▸ What is required
Omit the pictures, and output the rest of the entries exactly as written.
+++ Records to process +++
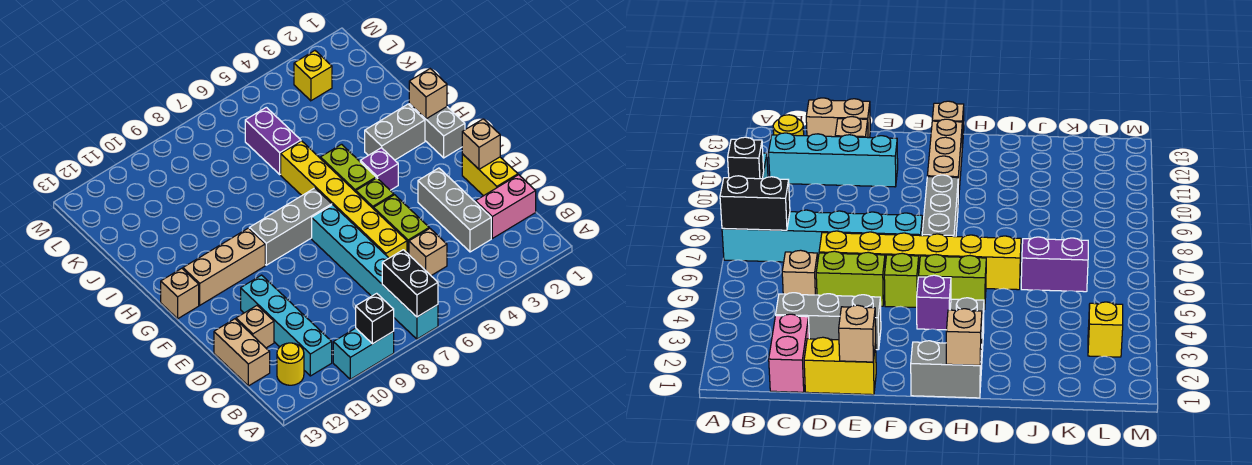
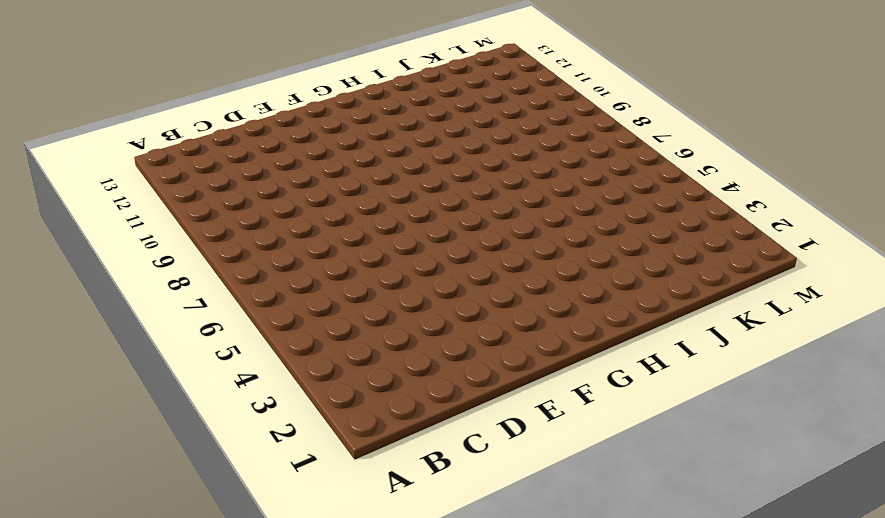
none -> cyan brick A7:F7 level 1
none -> cyan brick A9:A10 level 1
none -> cyan brick B11:E11 level 1

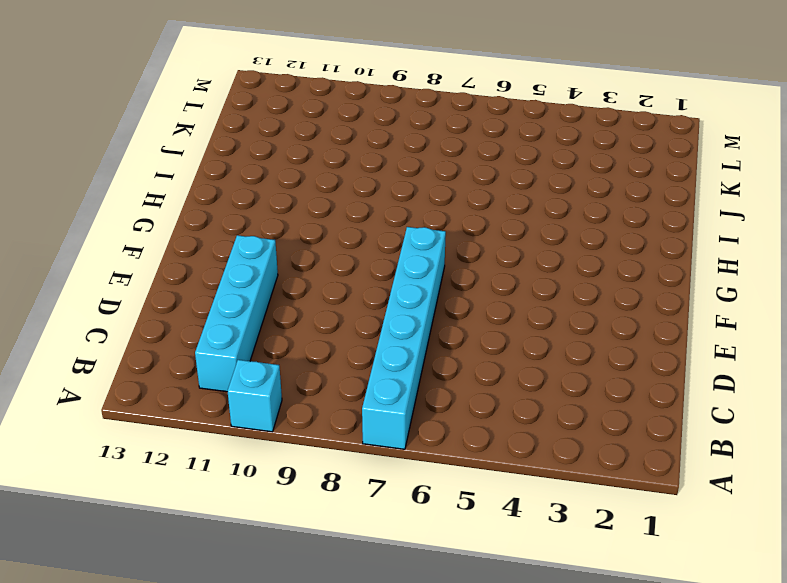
cyan brick A10 level 1 -> cyan brick A9:A10 level 1
none -> yellow round brick B12 level 1
none -> pink brick C1:C2 level 1
none -> grey brick C3:E3 level 1

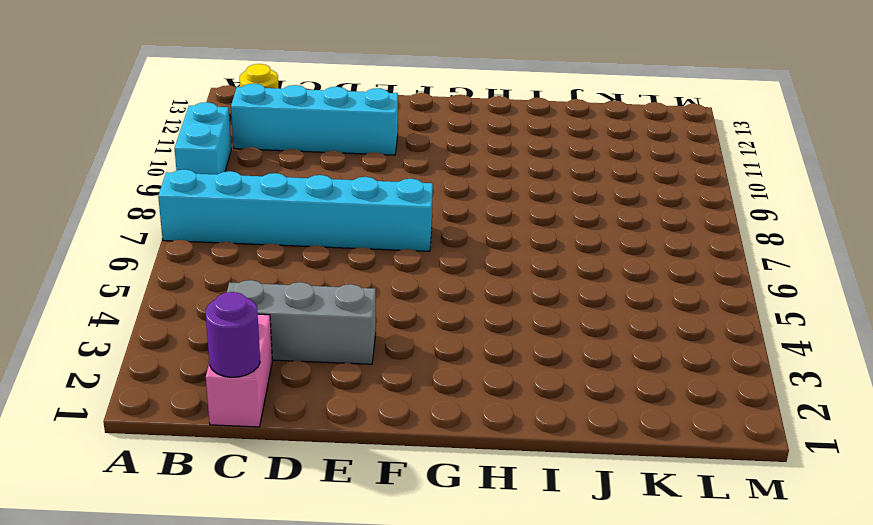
purple round brick C1 level 2 -> none
none -> tan brick C5 level 1
none -> tan brick C13:D13 level 1
none -> yellow brick D1:E1 level 1

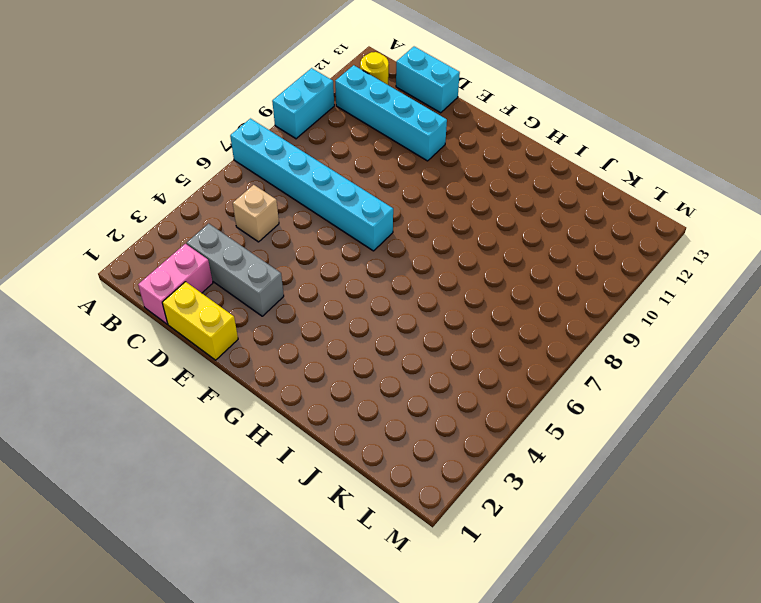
cyan brick C13:D13 level 1 -> tan brick C13:D13 level 1
none -> lime brick D5:E5 level 1
none -> yellow brick D6:I6 level 1
none -> tan brick D12 level 1

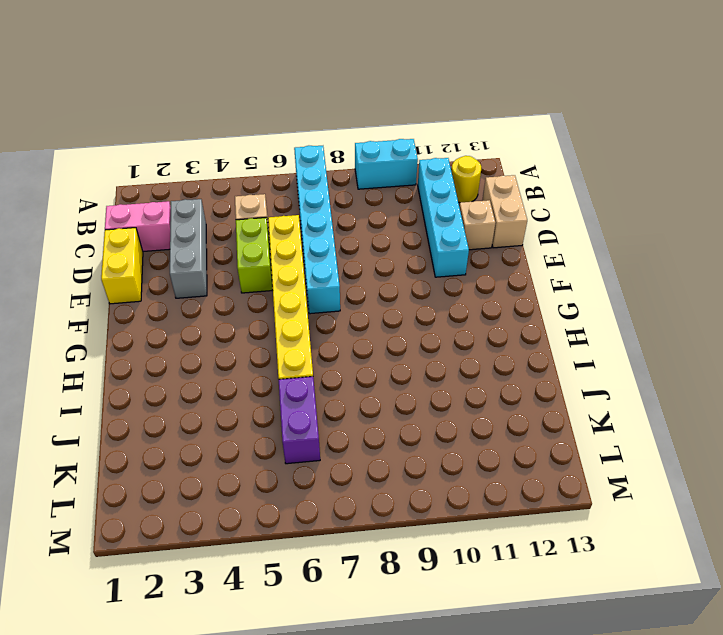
none -> lime brick F5 level 1
none -> grey brick G1:H1 level 1
none -> purple brick G4 level 1

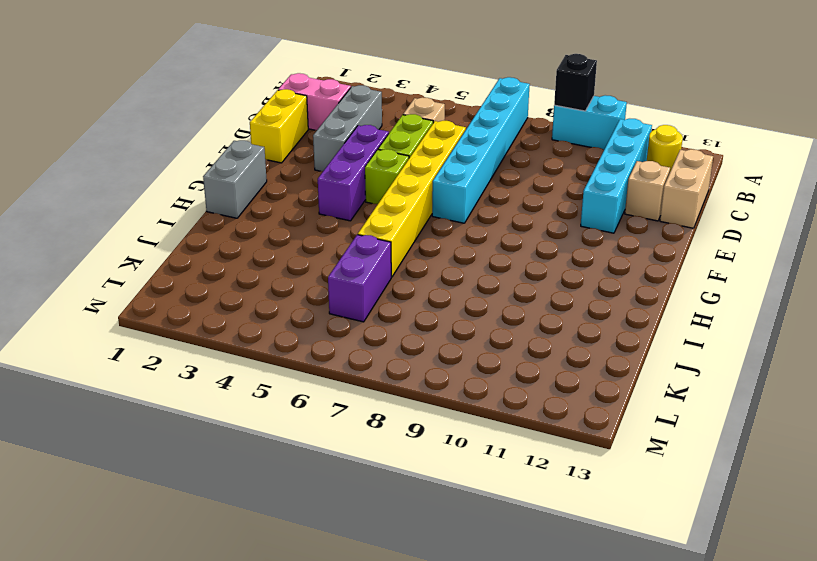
purple brick E4:G4 level 1 -> purple brick G4 level 1
none -> lime brick G5:H5 level 1
none -> grey brick G7:G9 level 1
none -> tan brick G10:G12 level 1

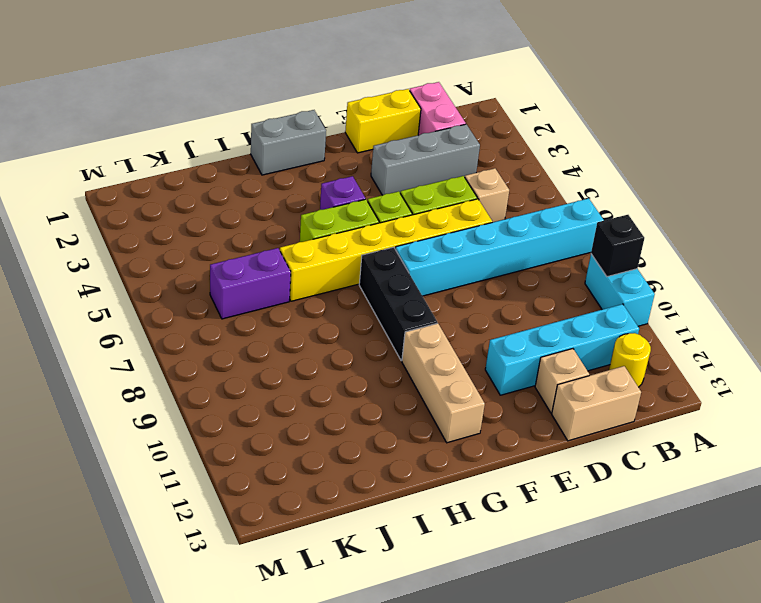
black brick G7:G9 level 1 -> grey brick G7:G9 level 1
none -> tan brick G13 level 1
none -> grey brick H2:H3 level 1
none -> yellow brick L3 level 1

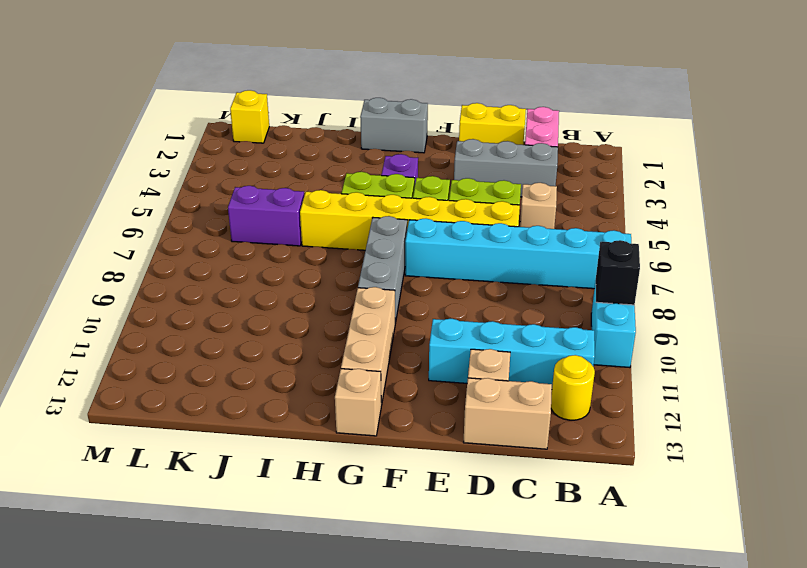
yellow brick L1 level 1 -> yellow brick L3 level 1
none -> grey brick H2:H3 level 1
none -> black brick A7:B7 level 2
none -> tan brick E1 level 2

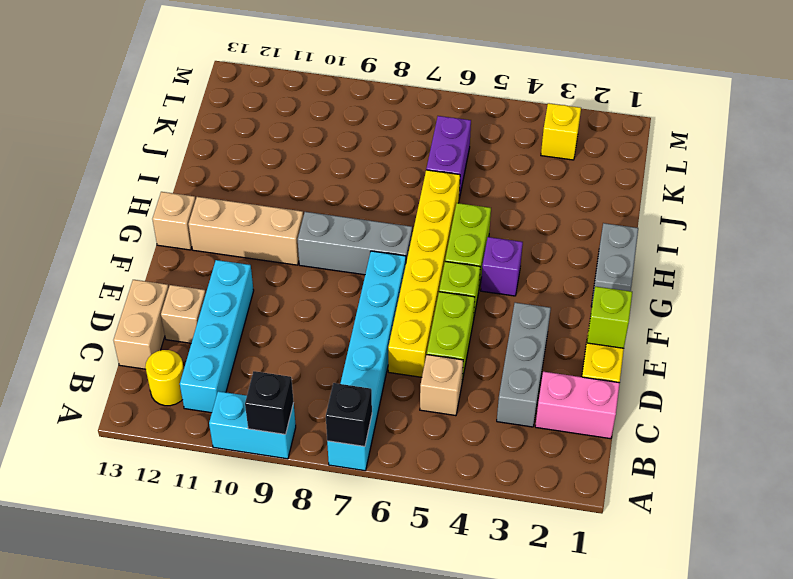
black brick A7 level 2 -> black brick A7:B7 level 2
lime brick E1 level 2 -> tan brick E1 level 2
none -> grey brick H2:H3 level 1
none -> tan brick H1 level 2

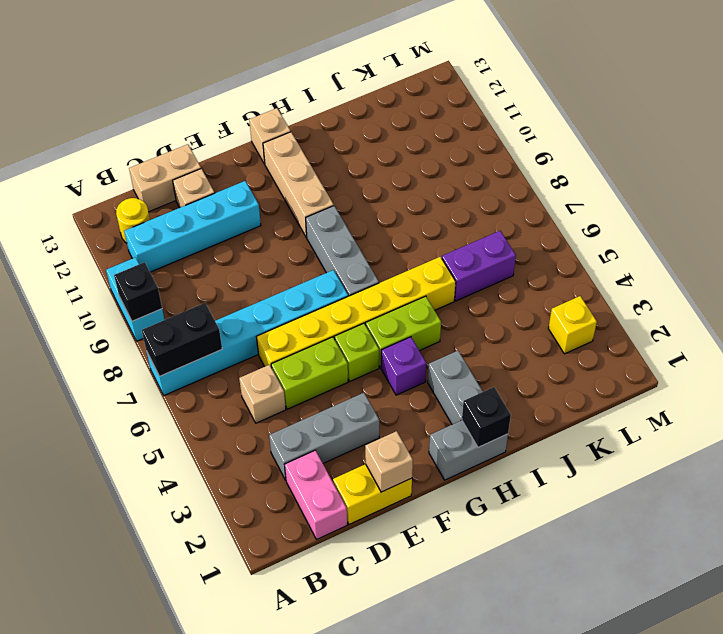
black brick H1 level 2 -> tan brick H1 level 2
+++
▸ Final answer
none -> cyan brick A7:F7 level 1
none -> cyan brick A9:A10 level 1
none -> cyan brick B11:E11 level 1

cyan brick A10 level 1 -> cyan brick A9:A10 level 1
none -> yellow round brick B12 level 1
none -> pink brick C1:C2 level 1
none -> grey brick C3:E3 level 1

purple round brick C1 level 2 -> none
none -> tan brick C5 level 1
none -> tan brick C13:D13 level 1
none -> yellow brick D1:E1 level 1

cyan brick C13:D13 level 1 -> tan brick C13:D13 level 1
none -> lime brick D5:E5 level 1
none -> yellow brick D6:I6 level 1
none -> tan brick D12 level 1

none -> lime brick F5 level 1
none -> grey brick G1:H1 level 1
none -> purple brick G4 level 1

purple brick E4:G4 level 1 -> purple brick G4 level 1
none -> lime brick G5:H5 level 1
none -> grey brick G7:G9 level 1
none -> tan brick G10:G12 level 1

black brick G7:G9 level 1 -> grey brick G7:G9 level 1
none -> tan brick G13 level 1
none -> grey brick H2:H3 level 1
none -> yellow brick L3 level 1

yellow brick L1 level 1 -> yellow brick L3 level 1
none -> grey brick H2:H3 level 1
none -> black brick A7:B7 level 2
none -> tan brick E1 level 2

black brick A7 level 2 -> black brick A7:B7 level 2
lime brick E1 level 2 -> tan brick E1 level 2
none -> grey brick H2:H3 level 1
none -> tan brick H1 level 2

black brick H1 level 2 -> tan brick H1 level 2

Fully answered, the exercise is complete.